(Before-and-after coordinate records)
++++++++++

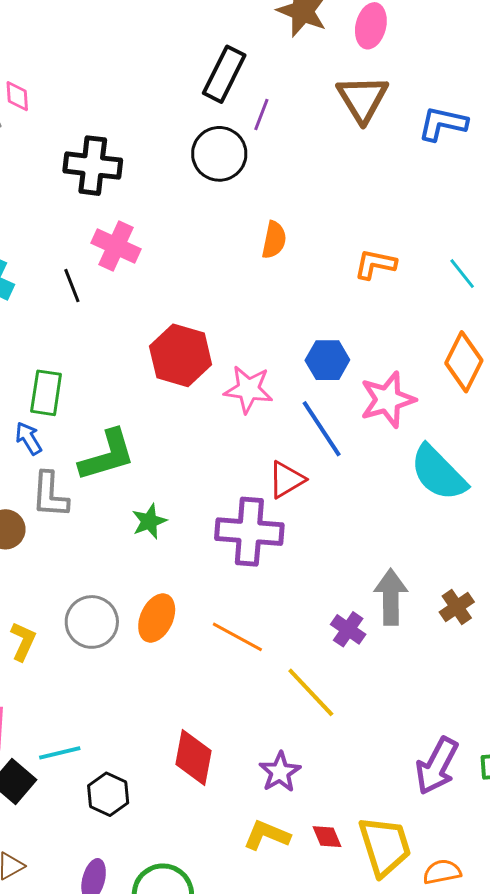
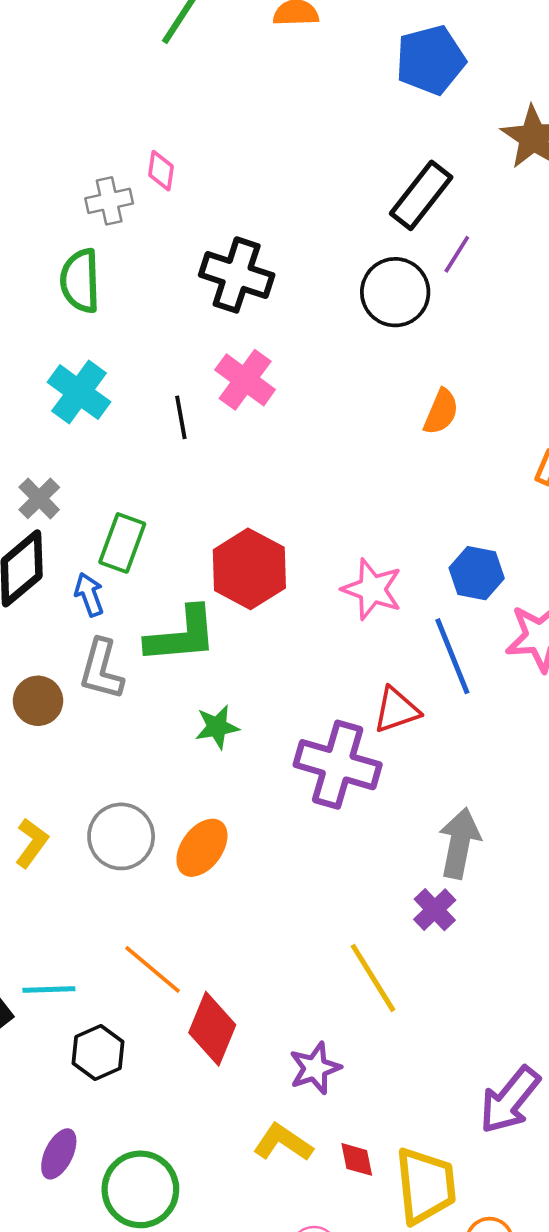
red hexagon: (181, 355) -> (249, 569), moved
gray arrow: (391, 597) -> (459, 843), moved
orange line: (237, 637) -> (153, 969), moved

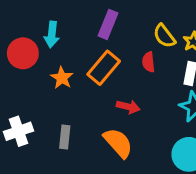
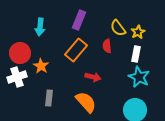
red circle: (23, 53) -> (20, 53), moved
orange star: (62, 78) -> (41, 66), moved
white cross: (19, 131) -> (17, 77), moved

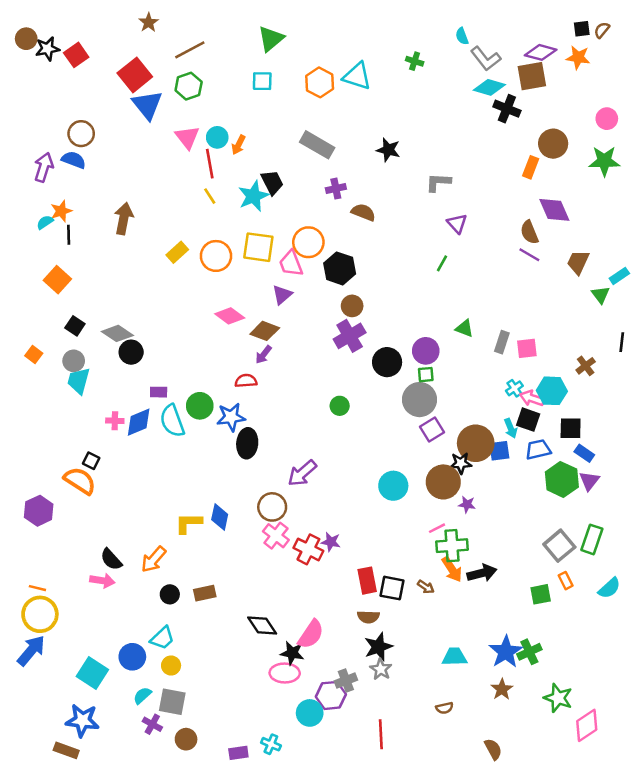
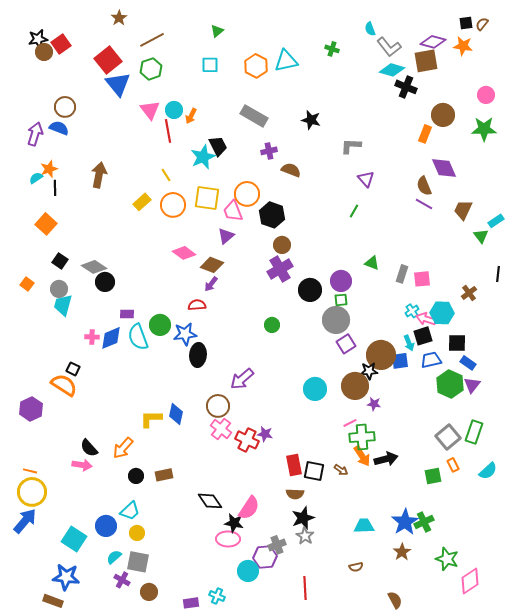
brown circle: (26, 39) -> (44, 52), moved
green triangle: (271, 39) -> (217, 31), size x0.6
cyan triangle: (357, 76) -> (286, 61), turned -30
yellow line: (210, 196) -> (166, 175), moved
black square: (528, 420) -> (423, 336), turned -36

++++++++++

**Problem**
Please give the number of lines above that contain "circle", without any other words.

**Answer box**
2